#### Task description:
Your task is to filter the entries and copy every line containing the string "coordinates".
%%
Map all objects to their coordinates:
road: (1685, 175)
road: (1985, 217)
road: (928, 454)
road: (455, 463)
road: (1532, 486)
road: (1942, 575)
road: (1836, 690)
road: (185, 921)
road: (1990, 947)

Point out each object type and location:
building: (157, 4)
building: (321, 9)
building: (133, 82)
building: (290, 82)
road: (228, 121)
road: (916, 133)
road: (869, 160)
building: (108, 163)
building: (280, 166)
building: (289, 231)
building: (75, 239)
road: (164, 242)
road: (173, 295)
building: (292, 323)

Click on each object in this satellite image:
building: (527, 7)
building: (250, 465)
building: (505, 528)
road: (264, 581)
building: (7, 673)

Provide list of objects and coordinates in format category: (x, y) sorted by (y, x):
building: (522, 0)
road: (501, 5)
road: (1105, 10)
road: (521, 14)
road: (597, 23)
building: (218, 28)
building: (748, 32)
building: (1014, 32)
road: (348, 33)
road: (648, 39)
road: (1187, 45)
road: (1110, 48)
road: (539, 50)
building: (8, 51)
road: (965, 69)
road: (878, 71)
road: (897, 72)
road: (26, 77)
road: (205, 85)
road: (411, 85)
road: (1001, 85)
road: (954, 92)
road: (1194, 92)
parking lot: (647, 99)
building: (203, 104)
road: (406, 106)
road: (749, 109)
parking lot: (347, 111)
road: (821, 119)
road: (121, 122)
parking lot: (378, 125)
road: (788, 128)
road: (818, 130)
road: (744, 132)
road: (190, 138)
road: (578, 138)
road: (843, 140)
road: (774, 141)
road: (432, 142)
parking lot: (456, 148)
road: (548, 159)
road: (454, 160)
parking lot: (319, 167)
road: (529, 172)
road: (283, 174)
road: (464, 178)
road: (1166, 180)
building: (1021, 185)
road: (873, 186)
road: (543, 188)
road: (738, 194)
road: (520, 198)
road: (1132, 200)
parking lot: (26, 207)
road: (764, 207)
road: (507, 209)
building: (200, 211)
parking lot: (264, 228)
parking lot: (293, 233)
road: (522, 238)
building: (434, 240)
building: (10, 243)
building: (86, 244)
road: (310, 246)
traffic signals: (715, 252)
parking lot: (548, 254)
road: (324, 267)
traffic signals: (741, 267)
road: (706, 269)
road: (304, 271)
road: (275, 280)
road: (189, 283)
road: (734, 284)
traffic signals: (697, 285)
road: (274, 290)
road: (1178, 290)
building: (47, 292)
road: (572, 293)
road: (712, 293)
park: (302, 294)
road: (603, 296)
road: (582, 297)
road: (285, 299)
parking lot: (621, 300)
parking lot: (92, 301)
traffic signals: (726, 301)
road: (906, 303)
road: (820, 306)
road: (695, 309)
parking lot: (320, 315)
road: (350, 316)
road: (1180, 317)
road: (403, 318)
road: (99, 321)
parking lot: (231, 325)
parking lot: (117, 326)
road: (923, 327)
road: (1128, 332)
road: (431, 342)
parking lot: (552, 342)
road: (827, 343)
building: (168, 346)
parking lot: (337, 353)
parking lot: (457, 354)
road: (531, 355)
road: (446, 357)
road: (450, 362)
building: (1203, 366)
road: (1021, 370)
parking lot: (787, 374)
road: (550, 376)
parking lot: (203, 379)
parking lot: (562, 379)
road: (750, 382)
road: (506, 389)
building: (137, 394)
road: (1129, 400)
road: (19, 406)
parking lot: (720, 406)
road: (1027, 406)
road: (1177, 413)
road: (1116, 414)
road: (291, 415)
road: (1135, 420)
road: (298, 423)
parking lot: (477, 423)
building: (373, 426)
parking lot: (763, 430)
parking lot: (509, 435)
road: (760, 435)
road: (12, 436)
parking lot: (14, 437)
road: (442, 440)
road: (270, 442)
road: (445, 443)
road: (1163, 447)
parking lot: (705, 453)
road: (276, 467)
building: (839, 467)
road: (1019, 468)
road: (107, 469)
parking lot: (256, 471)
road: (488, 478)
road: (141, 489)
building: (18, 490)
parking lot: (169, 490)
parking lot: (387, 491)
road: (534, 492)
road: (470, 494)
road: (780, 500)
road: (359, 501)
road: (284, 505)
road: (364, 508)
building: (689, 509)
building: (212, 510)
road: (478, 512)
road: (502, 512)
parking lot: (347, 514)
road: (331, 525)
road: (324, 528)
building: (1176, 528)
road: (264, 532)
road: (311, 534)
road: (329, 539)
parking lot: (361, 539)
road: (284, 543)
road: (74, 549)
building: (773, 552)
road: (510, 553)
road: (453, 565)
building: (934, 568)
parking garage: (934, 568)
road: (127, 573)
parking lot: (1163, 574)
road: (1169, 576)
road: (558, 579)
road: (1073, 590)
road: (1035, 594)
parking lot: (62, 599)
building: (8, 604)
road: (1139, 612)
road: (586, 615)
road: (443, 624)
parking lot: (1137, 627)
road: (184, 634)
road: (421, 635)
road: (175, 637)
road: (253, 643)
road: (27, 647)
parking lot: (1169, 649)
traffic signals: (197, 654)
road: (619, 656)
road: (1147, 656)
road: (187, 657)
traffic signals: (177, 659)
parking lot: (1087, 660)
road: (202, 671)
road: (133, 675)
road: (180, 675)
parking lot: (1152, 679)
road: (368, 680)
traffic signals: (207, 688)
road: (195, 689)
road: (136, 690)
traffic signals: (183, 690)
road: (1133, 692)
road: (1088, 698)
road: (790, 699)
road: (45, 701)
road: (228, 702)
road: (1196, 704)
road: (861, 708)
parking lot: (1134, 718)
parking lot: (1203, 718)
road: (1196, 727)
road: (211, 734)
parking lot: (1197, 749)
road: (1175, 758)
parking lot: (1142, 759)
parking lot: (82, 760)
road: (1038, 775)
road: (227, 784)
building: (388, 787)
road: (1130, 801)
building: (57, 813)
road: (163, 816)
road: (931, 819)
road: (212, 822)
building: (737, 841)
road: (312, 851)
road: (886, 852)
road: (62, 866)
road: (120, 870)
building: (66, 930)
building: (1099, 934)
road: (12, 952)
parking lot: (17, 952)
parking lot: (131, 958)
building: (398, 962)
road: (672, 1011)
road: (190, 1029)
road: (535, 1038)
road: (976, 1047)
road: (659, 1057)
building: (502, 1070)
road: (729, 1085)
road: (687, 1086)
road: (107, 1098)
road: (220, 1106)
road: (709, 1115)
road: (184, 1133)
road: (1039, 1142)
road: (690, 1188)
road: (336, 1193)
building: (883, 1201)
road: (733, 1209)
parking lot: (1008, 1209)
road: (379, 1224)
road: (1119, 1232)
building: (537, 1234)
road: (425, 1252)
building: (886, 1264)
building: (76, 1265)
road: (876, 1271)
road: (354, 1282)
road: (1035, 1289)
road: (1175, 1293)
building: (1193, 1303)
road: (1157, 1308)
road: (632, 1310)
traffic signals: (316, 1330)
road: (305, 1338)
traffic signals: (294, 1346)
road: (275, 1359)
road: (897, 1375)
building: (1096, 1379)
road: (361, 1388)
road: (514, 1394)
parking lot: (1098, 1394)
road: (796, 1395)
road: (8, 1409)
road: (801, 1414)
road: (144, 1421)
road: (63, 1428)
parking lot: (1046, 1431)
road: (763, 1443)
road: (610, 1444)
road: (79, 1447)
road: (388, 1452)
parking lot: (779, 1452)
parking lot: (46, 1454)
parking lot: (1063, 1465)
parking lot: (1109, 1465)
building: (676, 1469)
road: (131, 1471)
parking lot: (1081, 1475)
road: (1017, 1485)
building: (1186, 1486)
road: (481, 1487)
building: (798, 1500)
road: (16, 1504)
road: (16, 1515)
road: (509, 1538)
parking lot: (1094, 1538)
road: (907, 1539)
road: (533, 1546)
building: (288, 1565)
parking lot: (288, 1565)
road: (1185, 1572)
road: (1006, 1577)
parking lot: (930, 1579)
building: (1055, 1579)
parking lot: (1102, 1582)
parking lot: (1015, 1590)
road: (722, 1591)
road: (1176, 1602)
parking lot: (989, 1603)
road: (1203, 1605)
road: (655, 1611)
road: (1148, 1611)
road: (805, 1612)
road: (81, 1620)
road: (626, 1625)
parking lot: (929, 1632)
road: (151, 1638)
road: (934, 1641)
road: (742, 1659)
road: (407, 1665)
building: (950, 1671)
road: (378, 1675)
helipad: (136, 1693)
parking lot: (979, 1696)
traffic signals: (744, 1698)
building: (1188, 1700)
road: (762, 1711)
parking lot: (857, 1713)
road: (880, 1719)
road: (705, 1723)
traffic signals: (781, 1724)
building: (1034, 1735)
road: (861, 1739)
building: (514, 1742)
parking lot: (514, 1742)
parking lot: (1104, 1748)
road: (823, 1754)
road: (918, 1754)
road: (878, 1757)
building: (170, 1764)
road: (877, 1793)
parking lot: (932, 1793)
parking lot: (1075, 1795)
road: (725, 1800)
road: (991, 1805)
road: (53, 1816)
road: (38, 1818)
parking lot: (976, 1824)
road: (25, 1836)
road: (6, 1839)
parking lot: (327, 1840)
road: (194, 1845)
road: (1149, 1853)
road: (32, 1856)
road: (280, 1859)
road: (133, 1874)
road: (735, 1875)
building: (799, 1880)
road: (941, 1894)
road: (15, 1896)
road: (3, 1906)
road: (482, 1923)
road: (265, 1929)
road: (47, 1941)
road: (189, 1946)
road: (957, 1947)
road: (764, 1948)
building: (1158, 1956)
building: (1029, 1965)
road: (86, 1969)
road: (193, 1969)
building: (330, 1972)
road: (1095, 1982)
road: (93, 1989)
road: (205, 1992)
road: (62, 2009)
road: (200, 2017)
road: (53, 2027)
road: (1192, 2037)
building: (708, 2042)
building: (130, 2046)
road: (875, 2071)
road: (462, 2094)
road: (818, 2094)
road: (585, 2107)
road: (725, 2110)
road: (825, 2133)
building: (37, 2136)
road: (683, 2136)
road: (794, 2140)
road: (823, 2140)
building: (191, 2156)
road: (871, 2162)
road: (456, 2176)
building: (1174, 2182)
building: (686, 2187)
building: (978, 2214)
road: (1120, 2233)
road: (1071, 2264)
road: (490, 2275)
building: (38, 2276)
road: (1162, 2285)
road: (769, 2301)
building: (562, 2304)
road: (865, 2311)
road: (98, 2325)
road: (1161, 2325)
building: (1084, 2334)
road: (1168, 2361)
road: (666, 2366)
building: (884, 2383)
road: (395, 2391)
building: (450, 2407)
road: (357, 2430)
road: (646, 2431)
%%
#### Exercise output:
Map all objects to their coordinates:
Provide list of objects and coordinates in format category: (x, y) sorted by (y, x):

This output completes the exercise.